● **Exercise goal**: Only the lines from the one containing "black pyramid: 5 -> 9" through the end of the entries are to be copied, exactly and without pictures, please.
━━━ Source material
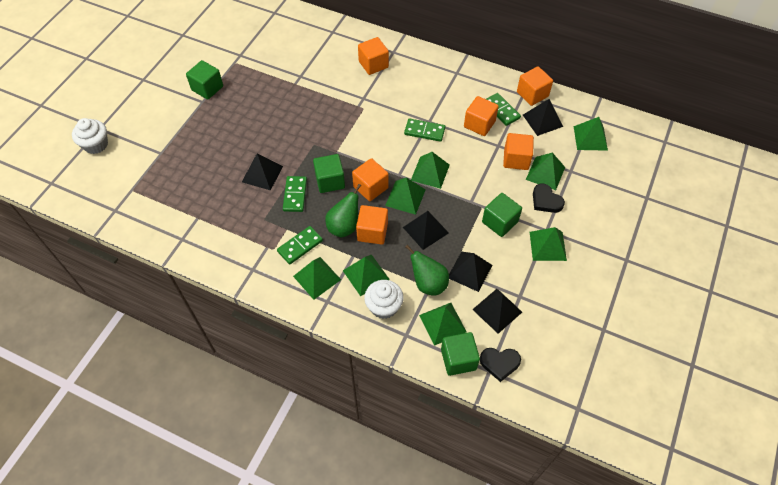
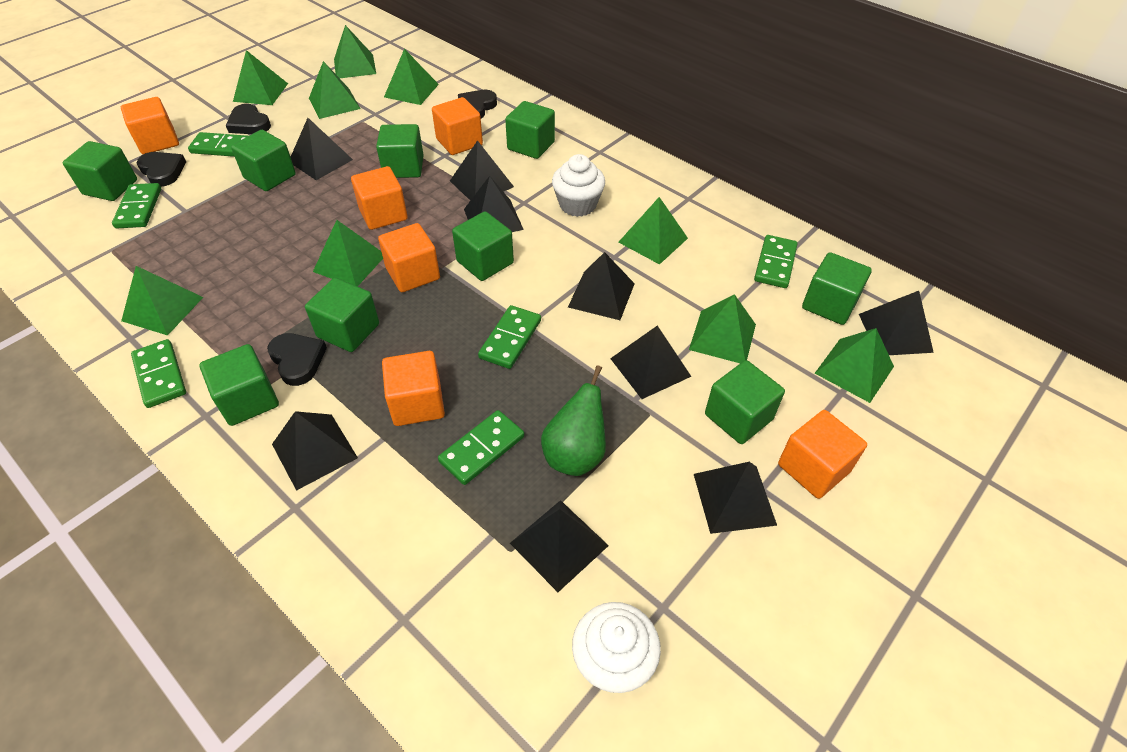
black heart: 2 -> 4
black pyramid: 5 -> 9
green cube: 4 -> 9
green domino: 4 -> 6
green pear: 2 -> 1
green pyramid: 8 -> 9

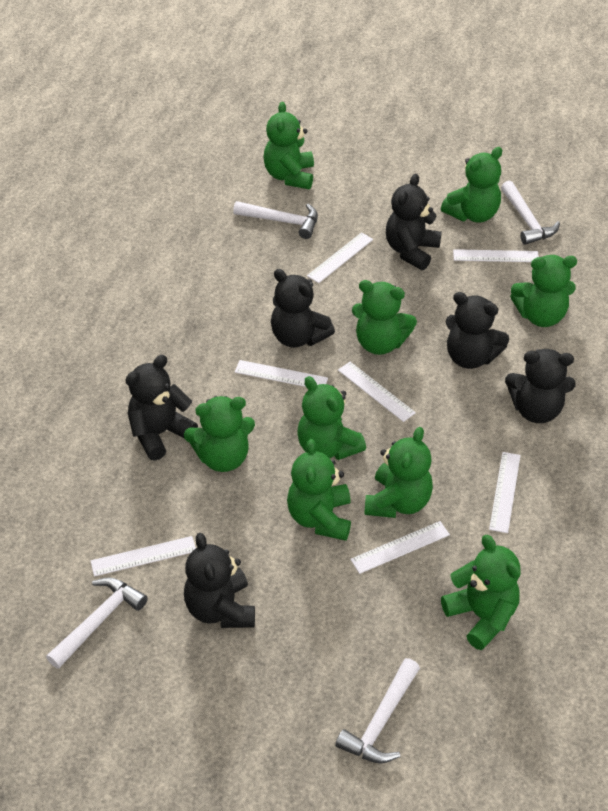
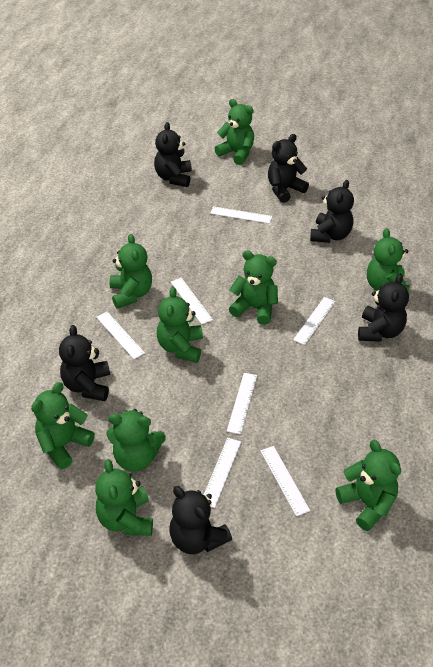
white hammer: 4 -> 0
━━━━━━
● **Exercise result**:
black pyramid: 5 -> 9
green cube: 4 -> 9
green domino: 4 -> 6
green pear: 2 -> 1
green pyramid: 8 -> 9

white hammer: 4 -> 0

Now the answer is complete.